§ EXERCISE: Pictures stay out of the output. Return exactly the lines below from the one with "(601, 227) = (572, 480): orange" down to the one with "(473, 147) = (775, 359): none -> white plane", both included, and nothing more.

◆ ◆ ◆ ◆ ◆

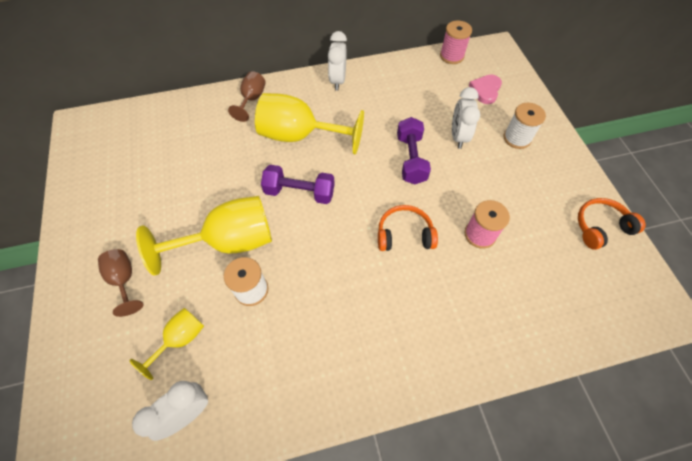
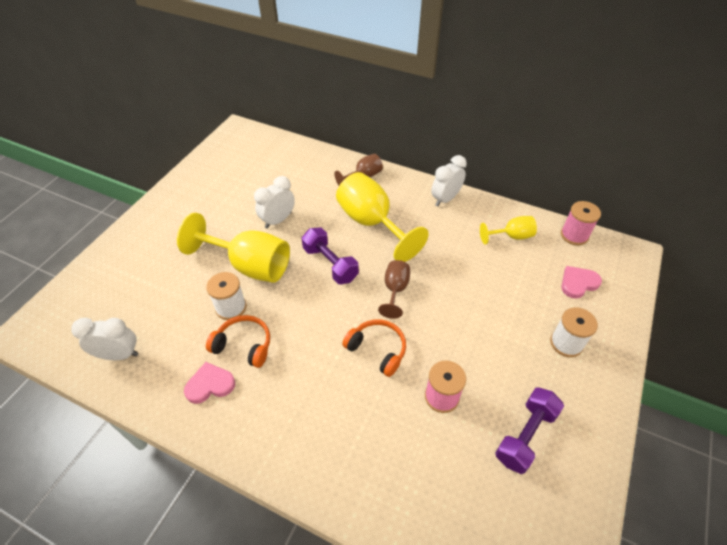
camera: 40 degrees right, 10 degrees down
(124, 280) = (167, 245): brown goblet -> brown goblet (395, 290)
(180, 339) = (160, 306): yellow goblet -> yellow goblet (511, 236)
(303, 367) = (210, 385): none -> pink heart
(411, 159) = (444, 296): purple dumbbell -> purple dumbbell (525, 435)
(458, 136) = (507, 305): white clock -> white clock (278, 220)
(601, 227) = (572, 480): orange headphones -> orange headphones (243, 345)

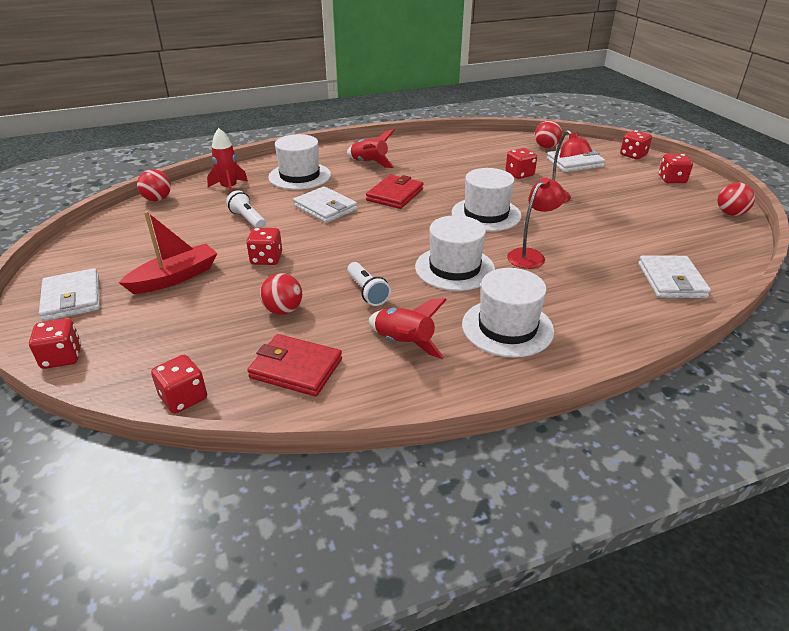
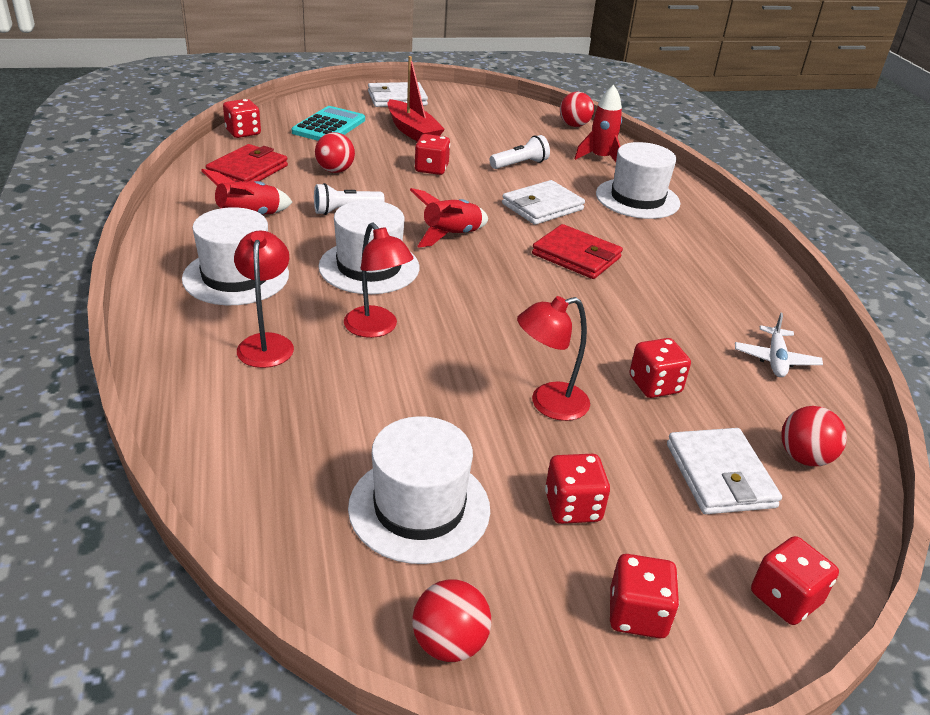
camera: 95 degrees right, 0 degrees up
(62, 357) = (319, 98): red dice -> red dice (572, 507)
(161, 333) = (329, 126): none -> turquoise calculator
(369, 163) = (686, 250): red rocket -> red rocket (451, 236)
(473, 147) = (775, 359): none -> white plane
(486, 214) = (505, 318): white hat -> white hat (419, 508)
(580, 295) = (266, 343): none -> red lamp
(671, 280) = (255, 439): white wallet -> none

◆ ◆ ◆ ◆ ◆

§ TASK ANSWER:
(601, 227) = (572, 480): orange headphones -> orange headphones (243, 345)

camera: 95 degrees right, 0 degrees up
(62, 357) = (319, 98): red dice -> red dice (572, 507)
(161, 333) = (329, 126): none -> turquoise calculator
(369, 163) = (686, 250): red rocket -> red rocket (451, 236)
(473, 147) = (775, 359): none -> white plane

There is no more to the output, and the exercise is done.